Exercise: The answer must repeat every record exactly, with all pictures omitted.

Supplied records:

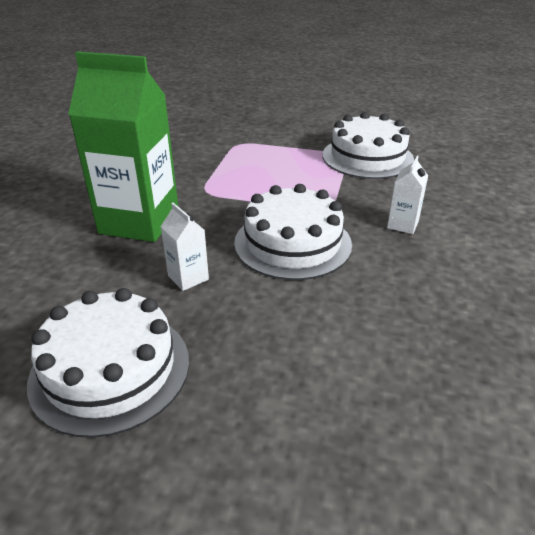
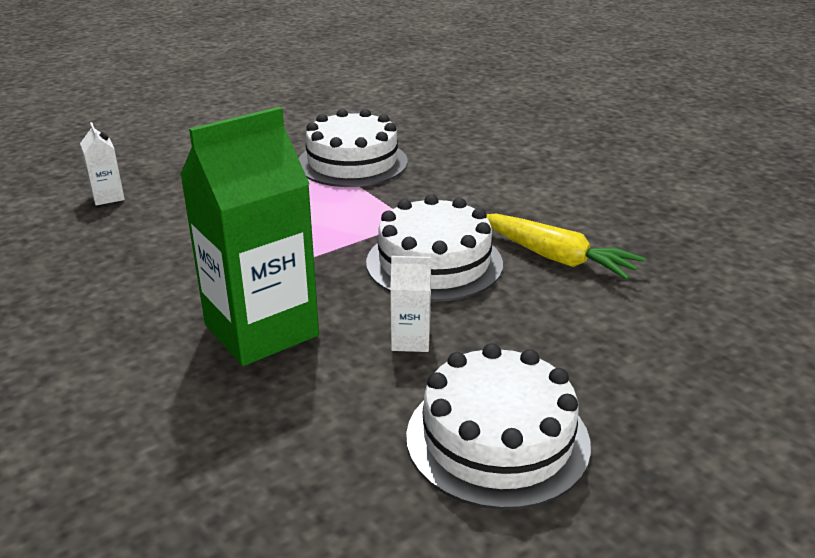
camera: 50 degrees left, 5 degrees down
(380, 292) = (555, 257): none -> yellow carrot
(402, 224) = (482, 203): white carton -> white carton (108, 197)

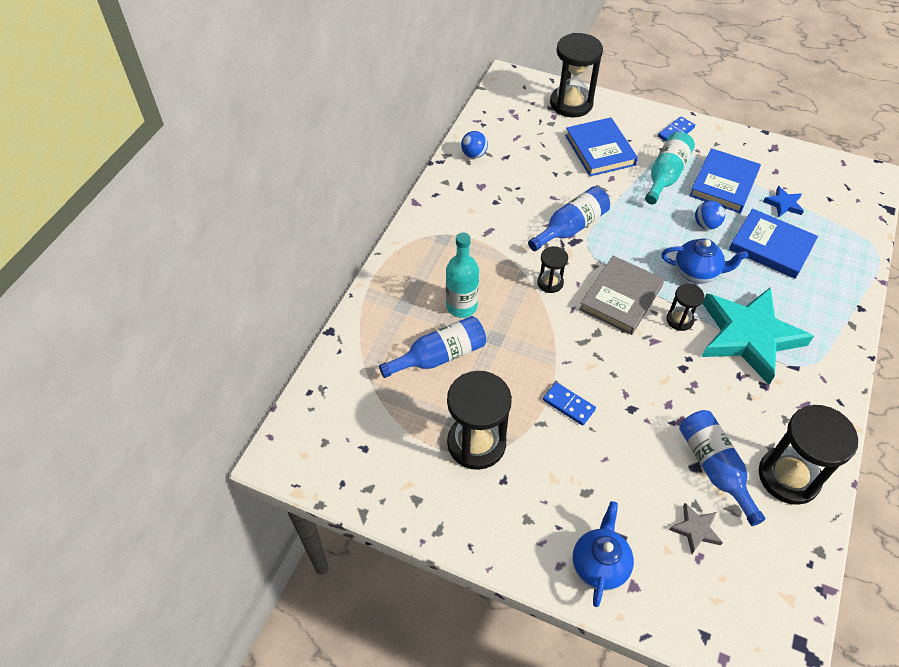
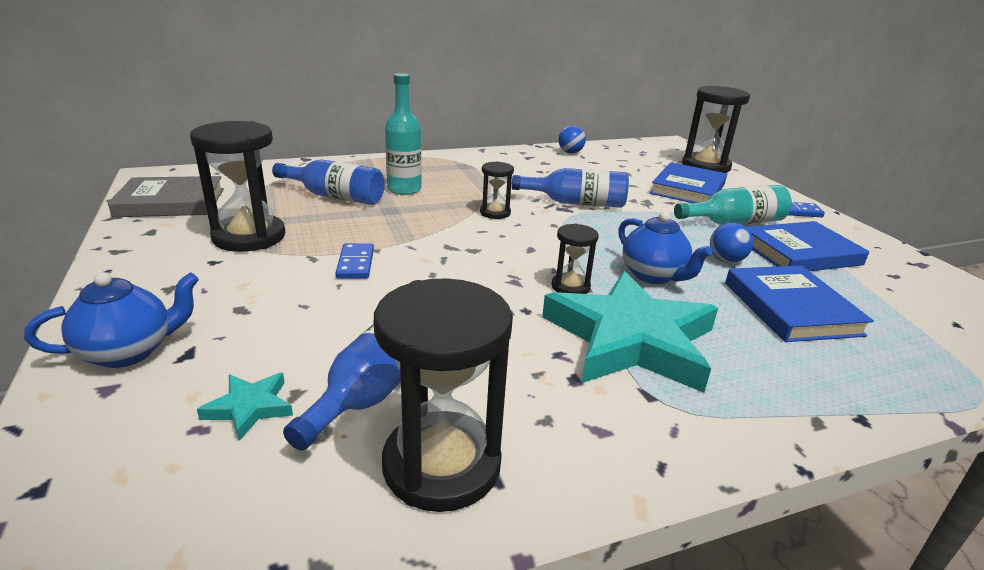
camera: 45 degrees right, 25 degrees down
(621, 298) = (539, 248): grey book -> grey book (171, 202)
(695, 529) = (249, 407): grey star -> turquoise star
(783, 204) = (866, 295): blue star -> none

Reply:
camera: 50 degrees left, 5 degrees down
(380, 292) = (555, 257): none -> yellow carrot
(402, 224) = (482, 203): white carton -> white carton (108, 197)

camera: 45 degrees right, 25 degrees down
(621, 298) = (539, 248): grey book -> grey book (171, 202)
(695, 529) = (249, 407): grey star -> turquoise star
(783, 204) = (866, 295): blue star -> none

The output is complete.